**DIRECTIONS:** Nothing outside the stretch is wanted. Repeat exactly the lines of the listing below from the one that contains "camera: 45 degrees right, 5 degrees down" through the one that contains "black fish [441,158,503,207] -> none", both ends included.

**PROVIDED INFORMATION:**

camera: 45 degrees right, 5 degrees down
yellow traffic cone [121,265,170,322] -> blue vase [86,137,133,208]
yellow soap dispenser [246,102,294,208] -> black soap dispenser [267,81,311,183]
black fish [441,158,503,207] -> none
---
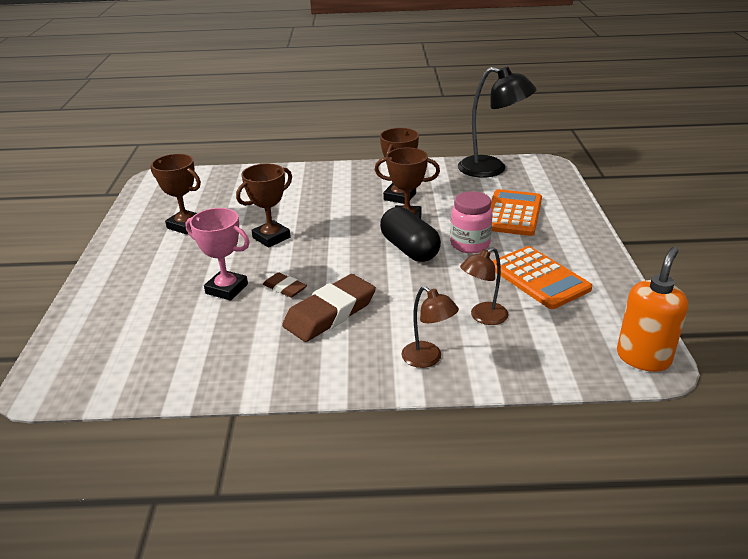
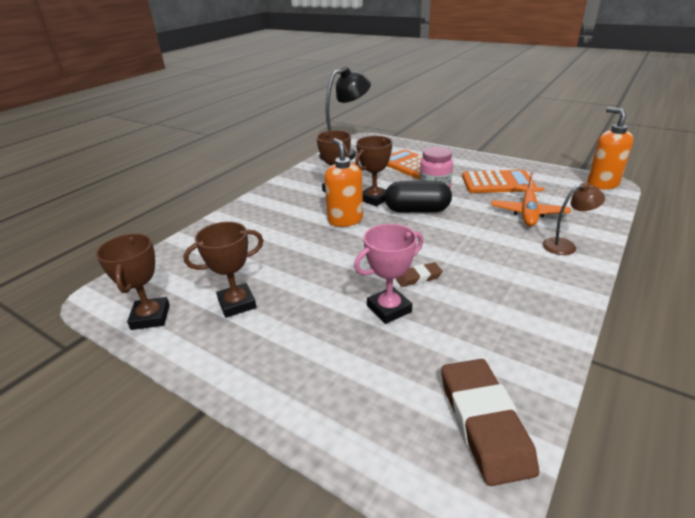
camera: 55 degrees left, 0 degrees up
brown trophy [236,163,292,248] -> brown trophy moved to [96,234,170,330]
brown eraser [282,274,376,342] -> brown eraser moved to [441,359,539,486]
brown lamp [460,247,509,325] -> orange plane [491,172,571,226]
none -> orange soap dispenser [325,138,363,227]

**YOUR RESPONSE:**
camera: 45 degrees right, 5 degrees down
yellow traffic cone [121,265,170,322] -> blue vase [86,137,133,208]
yellow soap dispenser [246,102,294,208] -> black soap dispenser [267,81,311,183]
black fish [441,158,503,207] -> none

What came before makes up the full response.